Aim of the task: The answer must consist solely of the lines from the one containing "DIGITS2 pin CLK: SCK -> A1" through the last line of the records, set down exactly and without any pictures.

Material provided:

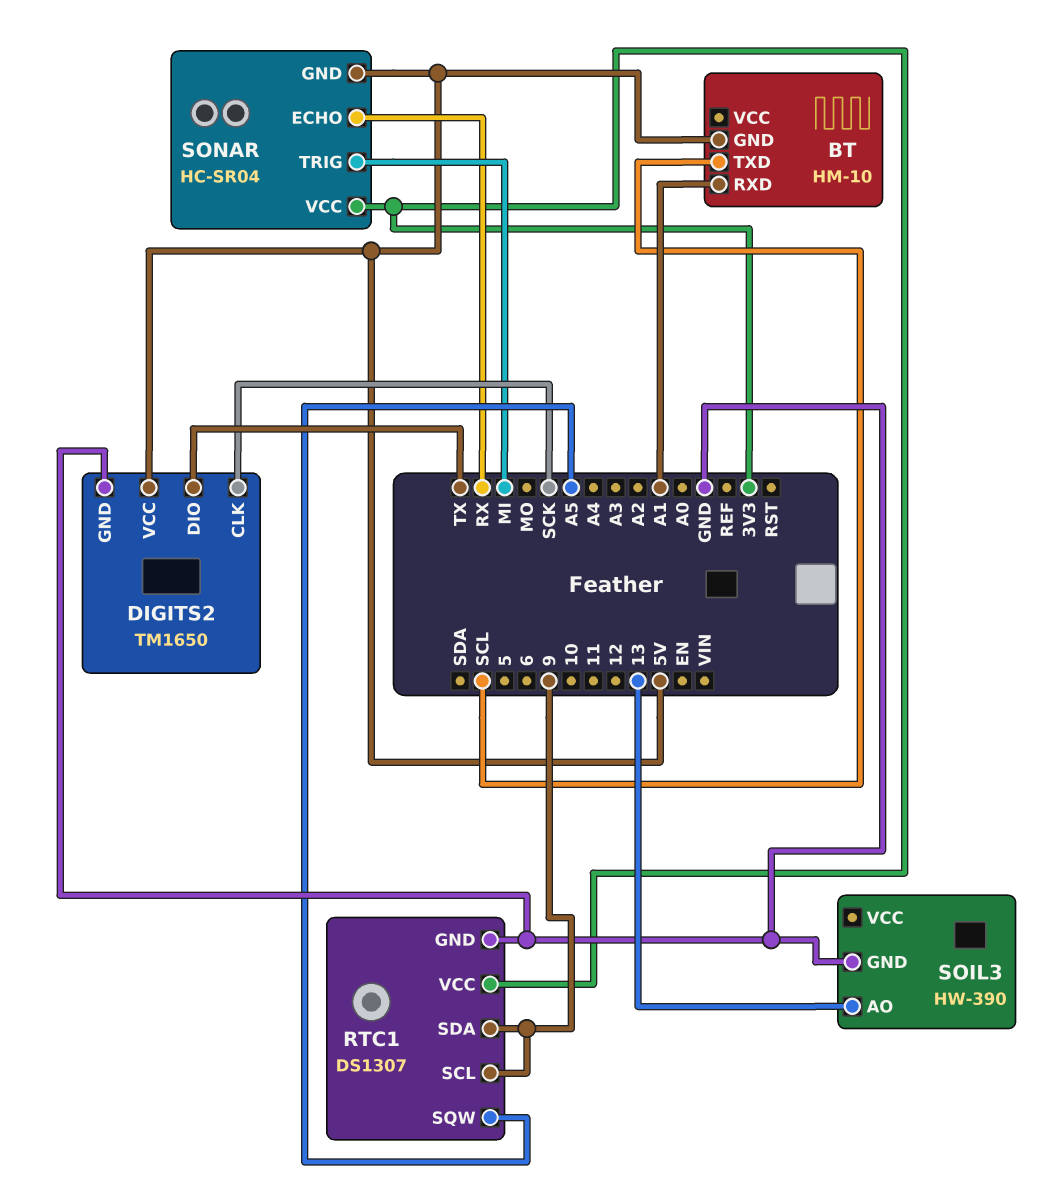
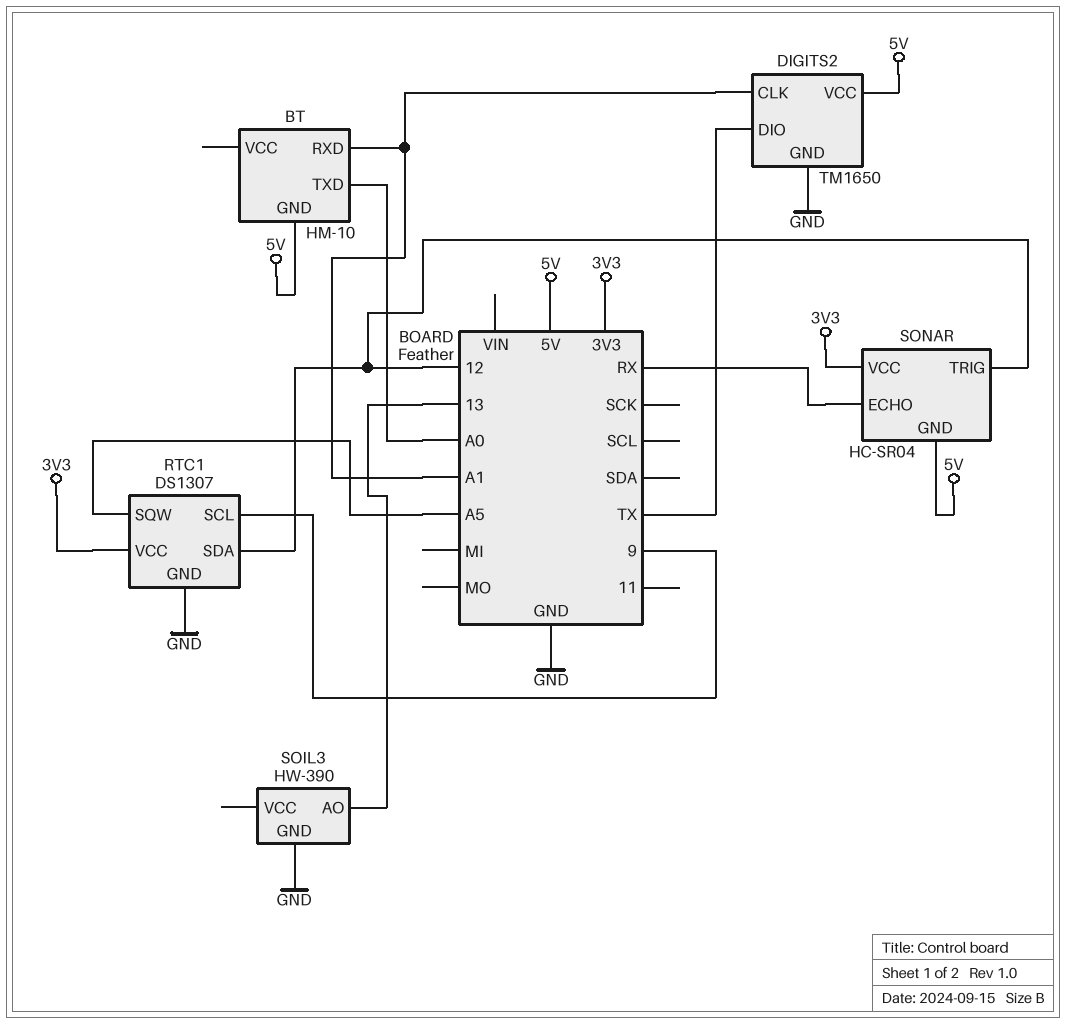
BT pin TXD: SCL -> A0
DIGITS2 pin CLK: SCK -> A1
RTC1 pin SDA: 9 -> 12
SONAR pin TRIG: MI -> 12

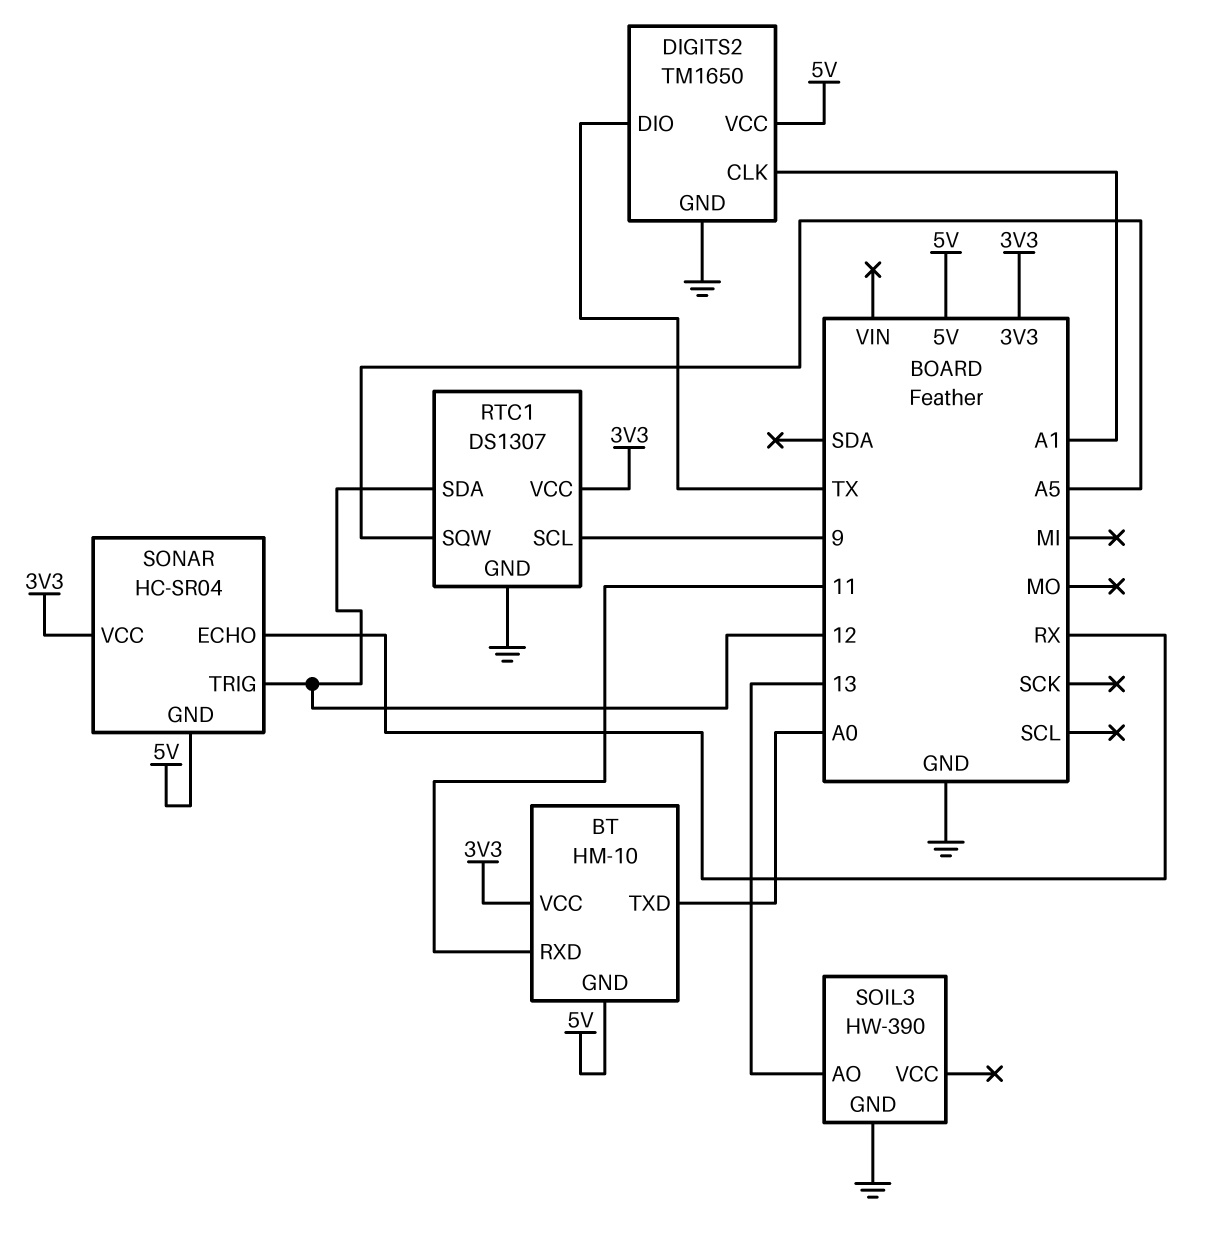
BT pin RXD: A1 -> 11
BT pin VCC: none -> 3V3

Your solution:
DIGITS2 pin CLK: SCK -> A1
RTC1 pin SDA: 9 -> 12
SONAR pin TRIG: MI -> 12

BT pin RXD: A1 -> 11
BT pin VCC: none -> 3V3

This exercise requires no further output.